[What is being asked] Your answer should be the lines below from the one holding "(369, 494) = (502, 138): brown" through the one holding "(224, 193) = (370, 222): orange", copied exactly and with nothing else.

[Supplied data]
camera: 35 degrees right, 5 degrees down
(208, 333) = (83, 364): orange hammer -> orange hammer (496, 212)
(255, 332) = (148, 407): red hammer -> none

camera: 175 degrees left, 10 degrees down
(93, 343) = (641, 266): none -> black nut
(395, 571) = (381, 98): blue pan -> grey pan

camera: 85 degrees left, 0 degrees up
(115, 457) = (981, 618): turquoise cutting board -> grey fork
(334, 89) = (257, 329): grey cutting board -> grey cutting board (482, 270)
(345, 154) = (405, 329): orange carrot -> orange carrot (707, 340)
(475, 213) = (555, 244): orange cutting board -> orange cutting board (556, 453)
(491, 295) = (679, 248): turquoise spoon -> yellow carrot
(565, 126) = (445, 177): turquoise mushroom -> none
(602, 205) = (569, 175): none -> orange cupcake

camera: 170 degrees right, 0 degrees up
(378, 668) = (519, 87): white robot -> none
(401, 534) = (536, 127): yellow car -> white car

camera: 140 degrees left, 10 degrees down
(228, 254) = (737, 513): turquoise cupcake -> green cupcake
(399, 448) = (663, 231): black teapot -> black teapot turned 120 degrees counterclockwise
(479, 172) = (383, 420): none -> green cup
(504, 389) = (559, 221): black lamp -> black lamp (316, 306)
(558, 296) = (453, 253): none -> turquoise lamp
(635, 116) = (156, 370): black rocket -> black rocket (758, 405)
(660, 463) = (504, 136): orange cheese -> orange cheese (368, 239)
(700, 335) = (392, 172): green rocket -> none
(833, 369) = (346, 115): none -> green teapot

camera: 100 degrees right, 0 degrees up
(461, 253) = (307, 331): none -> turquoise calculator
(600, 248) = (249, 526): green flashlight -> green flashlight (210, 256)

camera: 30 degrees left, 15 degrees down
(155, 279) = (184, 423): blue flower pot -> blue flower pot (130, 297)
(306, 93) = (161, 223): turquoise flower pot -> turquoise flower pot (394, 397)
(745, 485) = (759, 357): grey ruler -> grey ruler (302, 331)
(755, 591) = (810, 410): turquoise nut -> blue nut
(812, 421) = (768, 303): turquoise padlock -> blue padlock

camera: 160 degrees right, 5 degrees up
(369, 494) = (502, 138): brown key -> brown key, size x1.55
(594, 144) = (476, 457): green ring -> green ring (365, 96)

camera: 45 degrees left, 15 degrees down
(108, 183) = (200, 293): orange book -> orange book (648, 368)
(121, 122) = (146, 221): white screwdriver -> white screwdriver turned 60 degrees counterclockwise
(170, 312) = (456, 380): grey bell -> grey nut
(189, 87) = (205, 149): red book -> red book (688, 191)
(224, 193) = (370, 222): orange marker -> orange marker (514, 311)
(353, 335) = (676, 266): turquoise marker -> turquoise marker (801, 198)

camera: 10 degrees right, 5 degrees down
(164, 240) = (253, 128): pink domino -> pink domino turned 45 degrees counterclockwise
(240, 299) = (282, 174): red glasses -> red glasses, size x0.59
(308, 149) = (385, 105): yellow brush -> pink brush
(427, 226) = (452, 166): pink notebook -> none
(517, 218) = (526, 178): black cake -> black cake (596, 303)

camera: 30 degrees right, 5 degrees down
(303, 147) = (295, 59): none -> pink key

[Result of this exercise]
(369, 494) = (502, 138): brown key -> brown key, size x1.55
(594, 144) = (476, 457): green ring -> green ring (365, 96)

camera: 45 degrees left, 15 degrees down
(108, 183) = (200, 293): orange book -> orange book (648, 368)
(121, 122) = (146, 221): white screwdriver -> white screwdriver turned 60 degrees counterclockwise
(170, 312) = (456, 380): grey bell -> grey nut
(189, 87) = (205, 149): red book -> red book (688, 191)
(224, 193) = (370, 222): orange marker -> orange marker (514, 311)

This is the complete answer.